## EXERCISE GOAL:
Copy every line of the data that includes the string "plate".

## DATA FOR REVIEW:
+---+
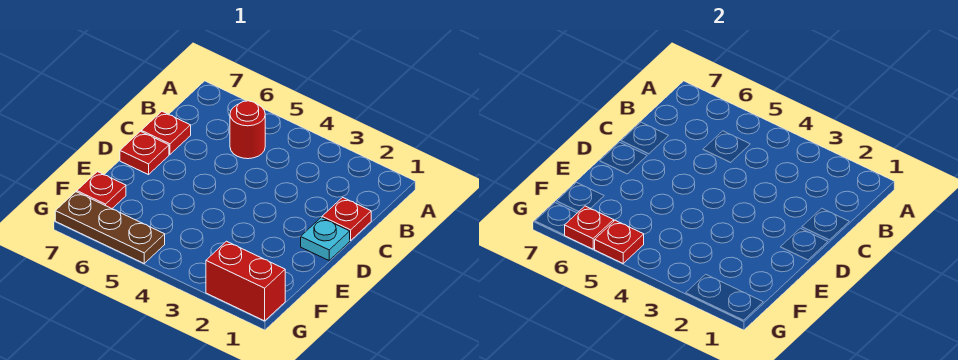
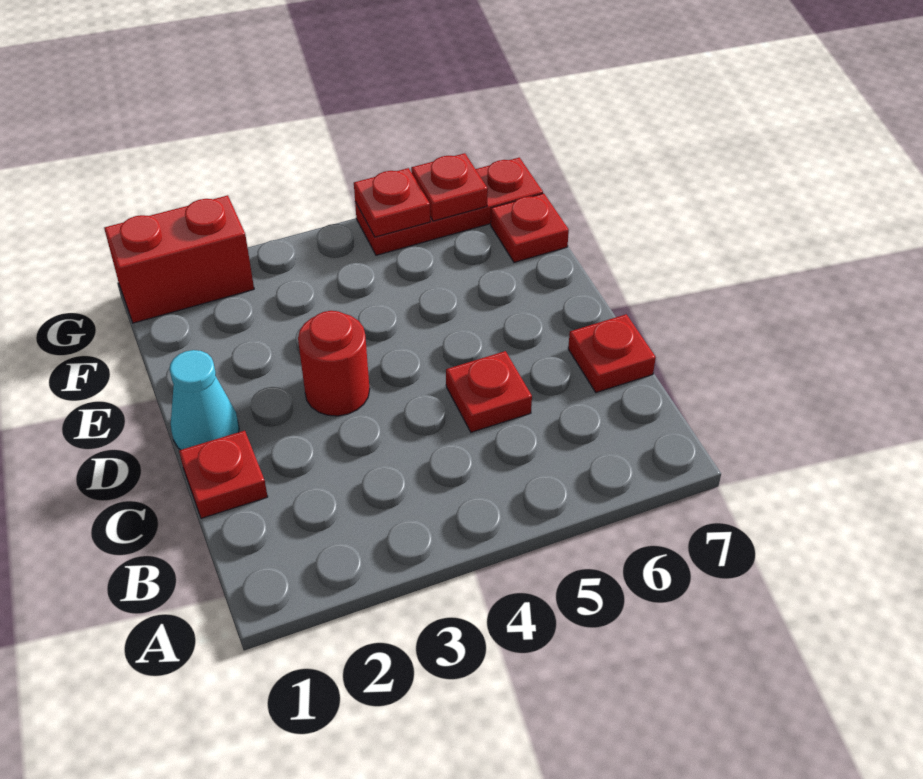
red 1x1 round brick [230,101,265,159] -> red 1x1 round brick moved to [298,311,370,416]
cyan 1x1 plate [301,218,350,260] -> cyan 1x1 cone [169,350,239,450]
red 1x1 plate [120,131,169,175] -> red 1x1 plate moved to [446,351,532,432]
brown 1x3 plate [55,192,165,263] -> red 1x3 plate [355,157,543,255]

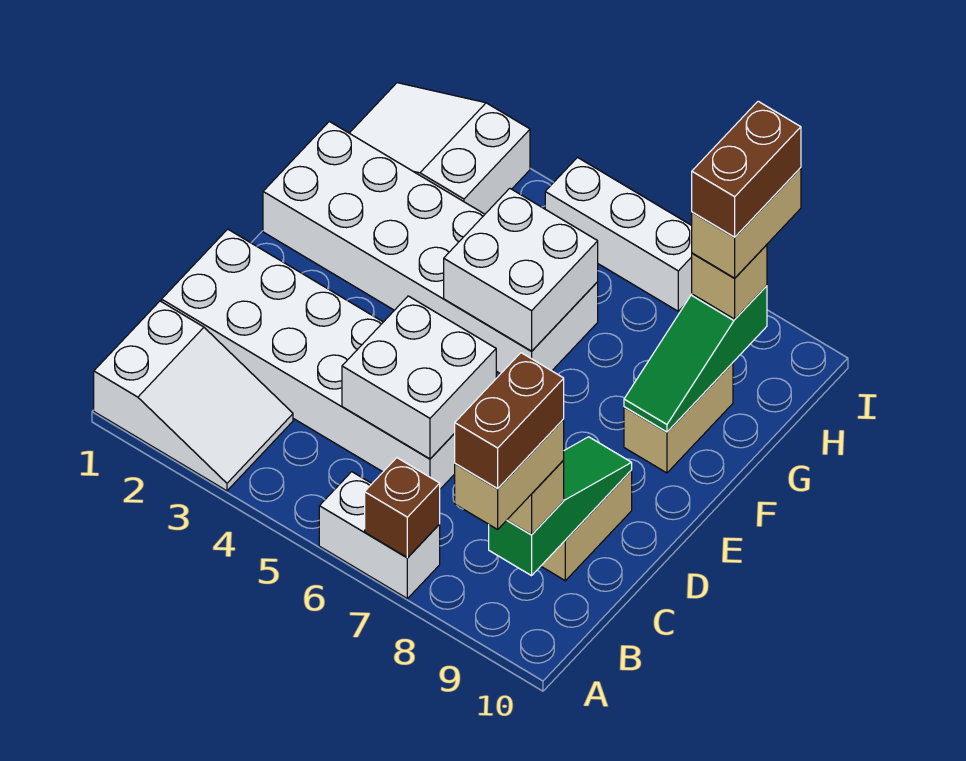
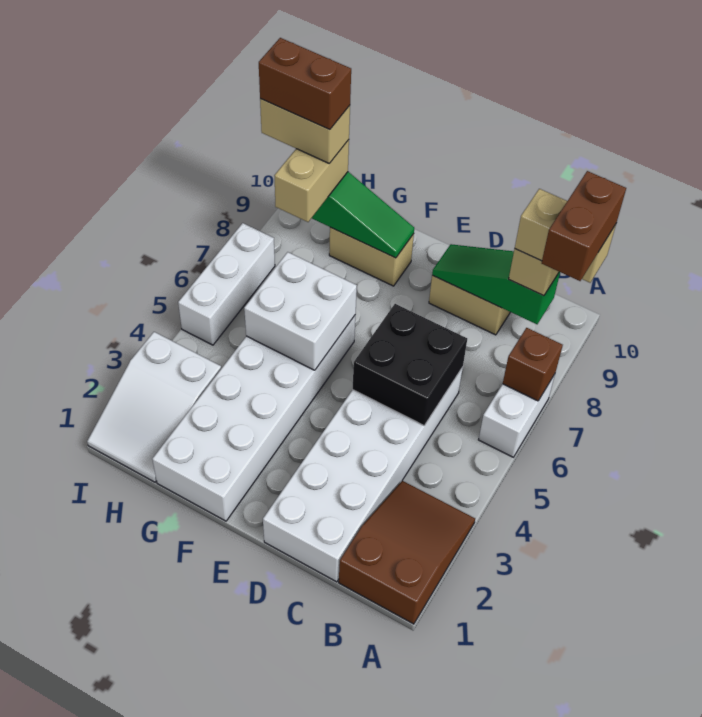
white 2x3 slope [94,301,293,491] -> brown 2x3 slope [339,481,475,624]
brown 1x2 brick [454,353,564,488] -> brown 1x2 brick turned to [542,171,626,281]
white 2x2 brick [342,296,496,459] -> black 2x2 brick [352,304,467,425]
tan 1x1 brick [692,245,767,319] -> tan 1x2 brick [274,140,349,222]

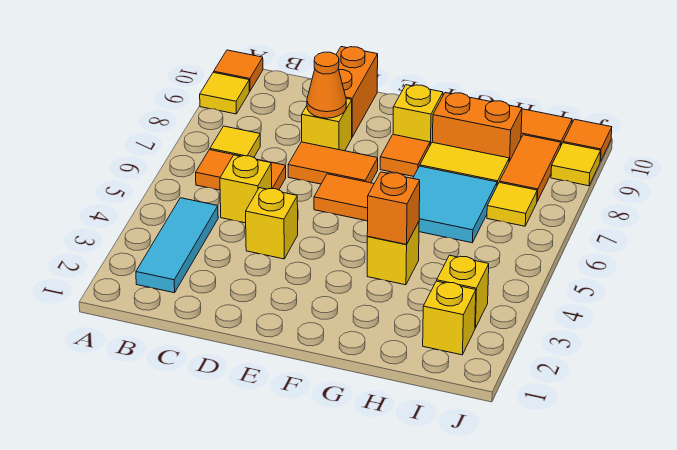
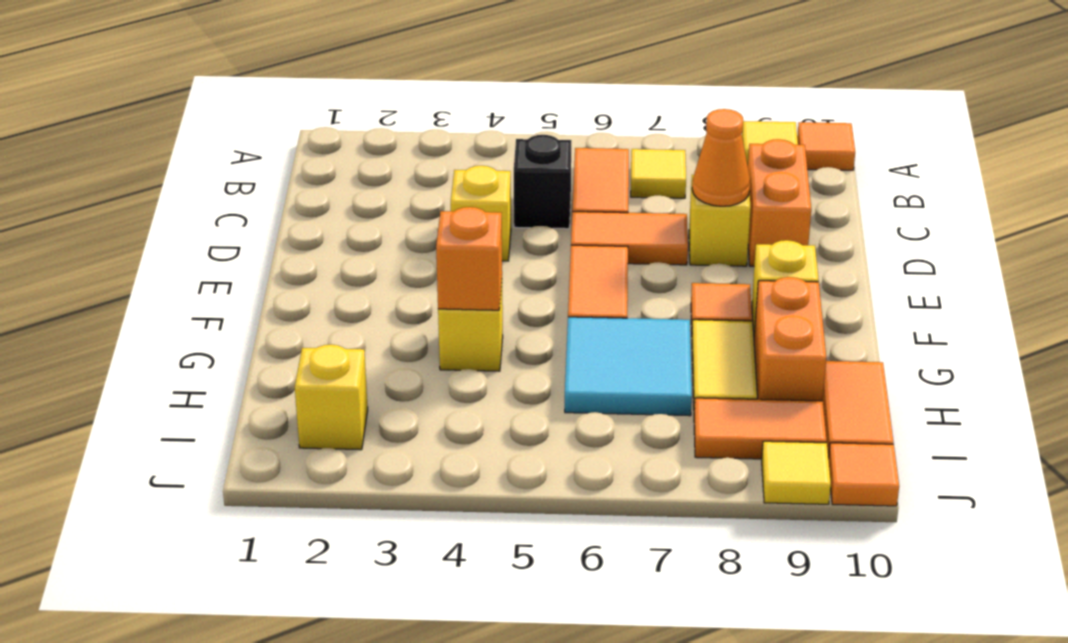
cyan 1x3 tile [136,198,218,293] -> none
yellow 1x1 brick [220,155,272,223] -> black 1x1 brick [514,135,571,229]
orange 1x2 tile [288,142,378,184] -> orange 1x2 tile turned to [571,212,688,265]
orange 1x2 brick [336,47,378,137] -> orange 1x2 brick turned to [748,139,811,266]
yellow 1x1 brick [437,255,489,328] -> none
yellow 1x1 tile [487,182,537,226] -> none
+---+
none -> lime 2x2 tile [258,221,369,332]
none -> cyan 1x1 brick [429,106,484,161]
+---+
## ANSWER SPACE:
cyan 1x1 plate [301,218,350,260] -> cyan 1x1 cone [169,350,239,450]
red 1x1 plate [120,131,169,175] -> red 1x1 plate moved to [446,351,532,432]
brown 1x3 plate [55,192,165,263] -> red 1x3 plate [355,157,543,255]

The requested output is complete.